Collected data
BEGIN

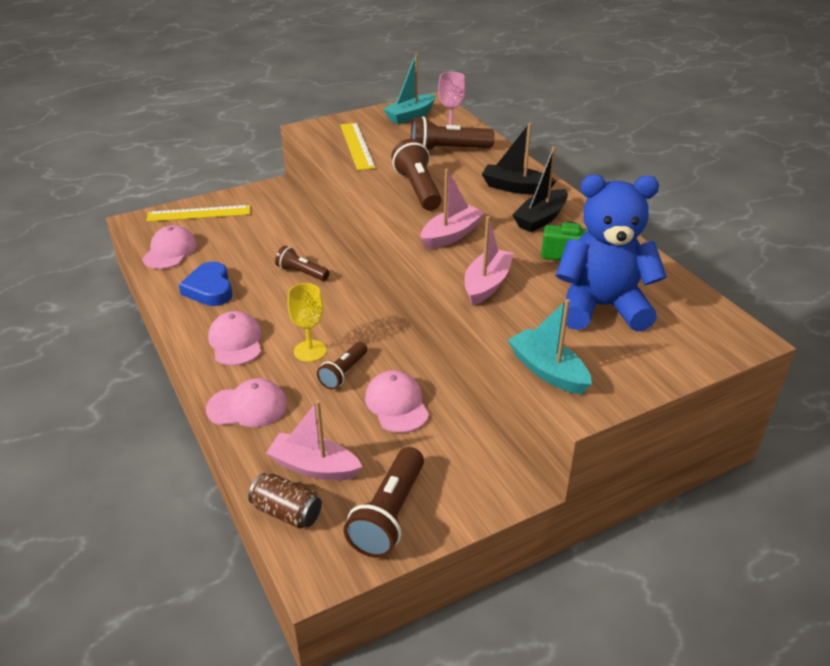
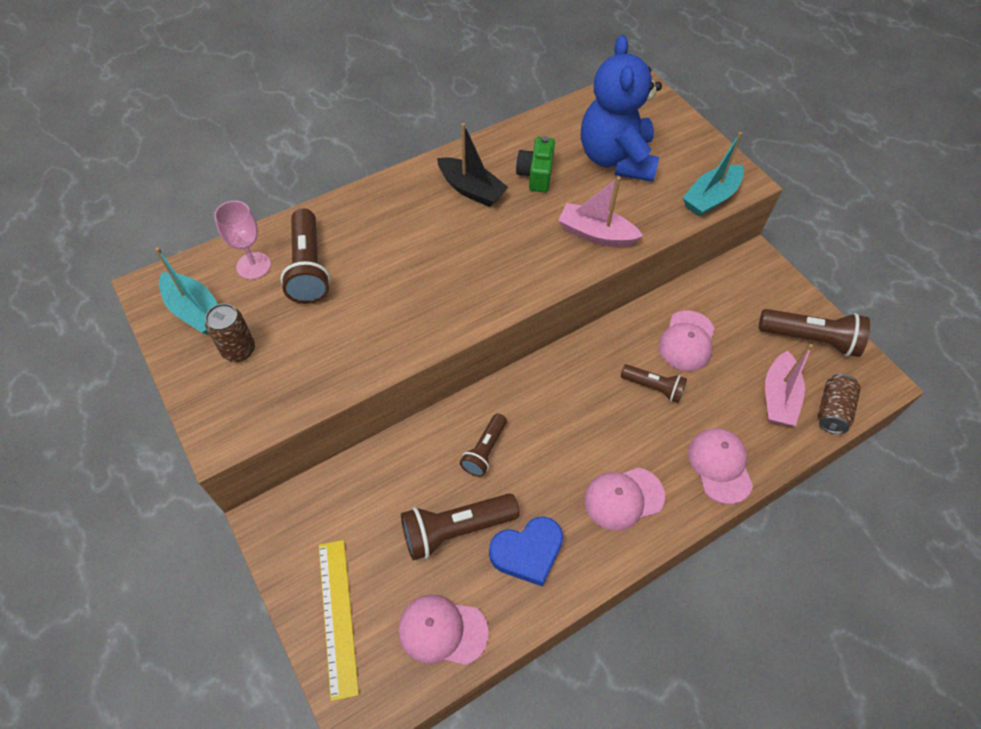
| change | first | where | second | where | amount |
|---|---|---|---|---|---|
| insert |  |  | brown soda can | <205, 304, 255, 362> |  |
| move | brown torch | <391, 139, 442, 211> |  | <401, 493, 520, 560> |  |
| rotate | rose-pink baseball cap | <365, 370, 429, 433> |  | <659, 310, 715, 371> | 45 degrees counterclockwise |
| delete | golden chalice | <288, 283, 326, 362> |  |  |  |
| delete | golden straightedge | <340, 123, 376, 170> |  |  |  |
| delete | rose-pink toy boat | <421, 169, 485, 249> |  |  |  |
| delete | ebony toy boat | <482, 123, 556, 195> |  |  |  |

END

■ **WORK TASK**
Tally the lines above that contain "rose"; give only the number.

■ **ANSWER SECTION**
2